▼▼▼
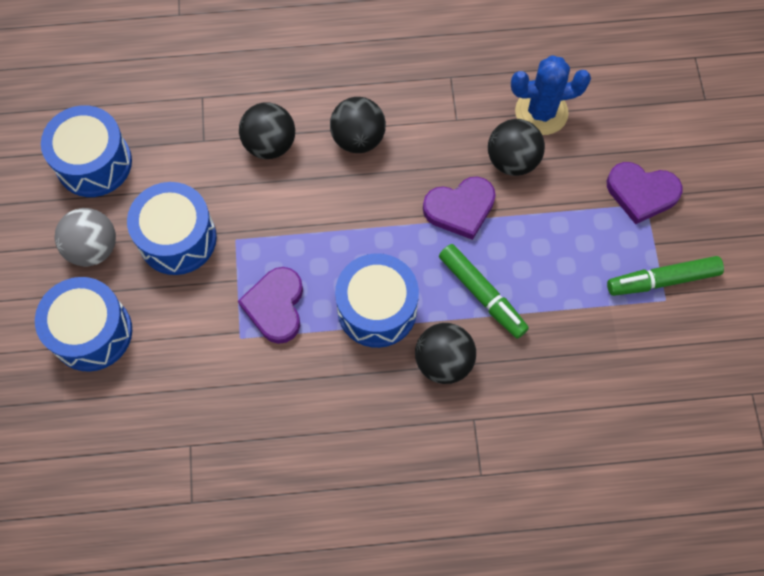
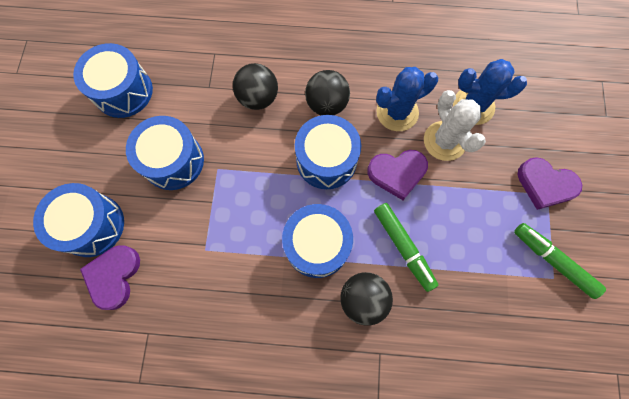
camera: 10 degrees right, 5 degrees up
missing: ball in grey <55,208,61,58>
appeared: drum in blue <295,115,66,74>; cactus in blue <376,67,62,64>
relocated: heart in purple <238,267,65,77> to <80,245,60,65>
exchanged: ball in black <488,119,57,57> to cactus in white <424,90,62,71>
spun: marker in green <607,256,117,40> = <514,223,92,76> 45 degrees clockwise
▲▲▲
▶ [Action item]
Your answer must be an exact transcription of the records above, minus the pictures.

▶ [Reply]
camera: 10 degrees right, 5 degrees up
missing: ball in grey <55,208,61,58>
appeared: drum in blue <295,115,66,74>; cactus in blue <376,67,62,64>
relocated: heart in purple <238,267,65,77> to <80,245,60,65>
exchanged: ball in black <488,119,57,57> to cactus in white <424,90,62,71>
spun: marker in green <607,256,117,40> = <514,223,92,76> 45 degrees clockwise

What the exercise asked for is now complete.